> _PROBLEM DETAILS_
Rescale every coordinate in the answers by 2.5, rounding to whole numbers with halves rounded up, and write out all of the rows below again, including the request. Leave the picture out of your answer.

● ● ● ● ●

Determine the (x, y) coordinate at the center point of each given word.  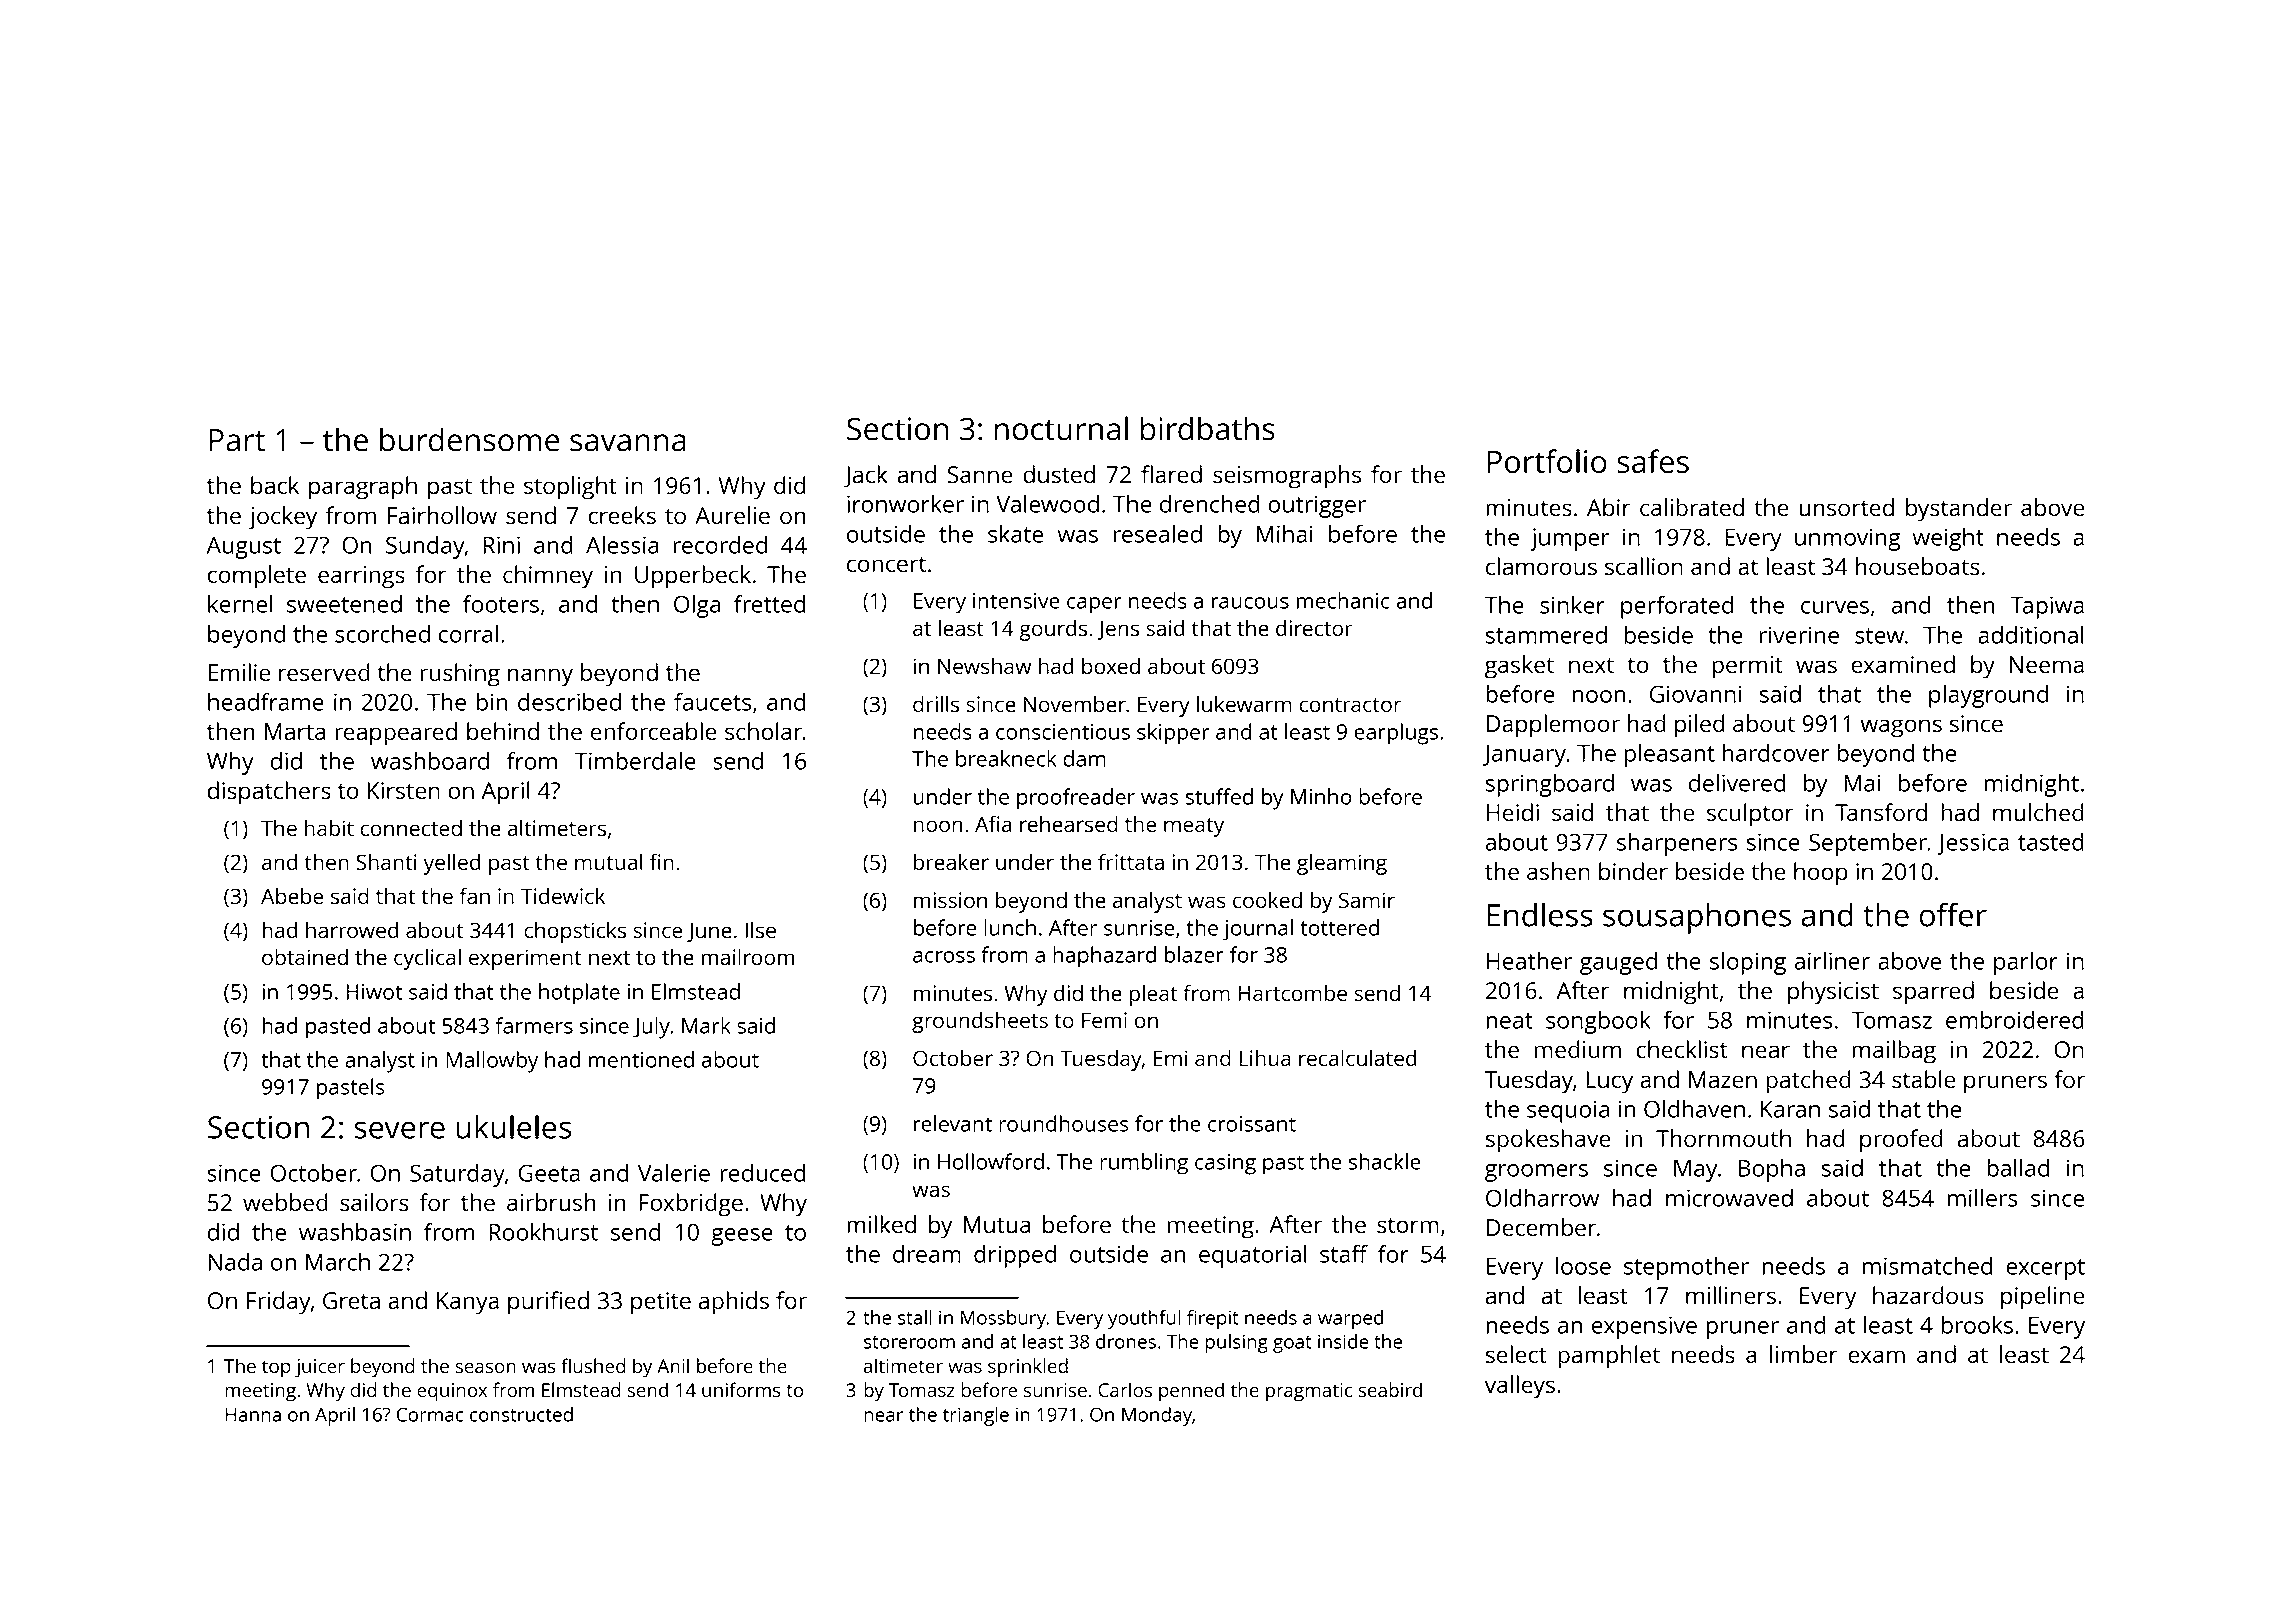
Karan (1790, 1109)
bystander (1959, 510)
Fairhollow (442, 515)
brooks (1977, 1324)
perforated (1677, 607)
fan (474, 895)
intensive (1016, 601)
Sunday (425, 547)
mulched (2038, 812)
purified (548, 1303)
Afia (993, 823)
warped (1350, 1319)
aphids (734, 1303)
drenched (1210, 503)
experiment (525, 959)
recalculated (1357, 1057)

● ● ● ● ●

> _TASK RESPONSE_
Determine the (x, y) coordinate at the center point of each given word.  
Karan (4475, 2773)
bystander (4898, 1275)
Fairhollow (1105, 1288)
brooks (4943, 3310)
perforated (4193, 1518)
fan (1185, 2238)
intensive (2540, 1503)
Sunday (1063, 1368)
mulched (5095, 2030)
purified (1370, 3258)
Afia (2483, 2058)
warped (3375, 3298)
aphids (1835, 3258)
drenched (3025, 1258)
experiment (1313, 2398)
recalculated (3393, 2643)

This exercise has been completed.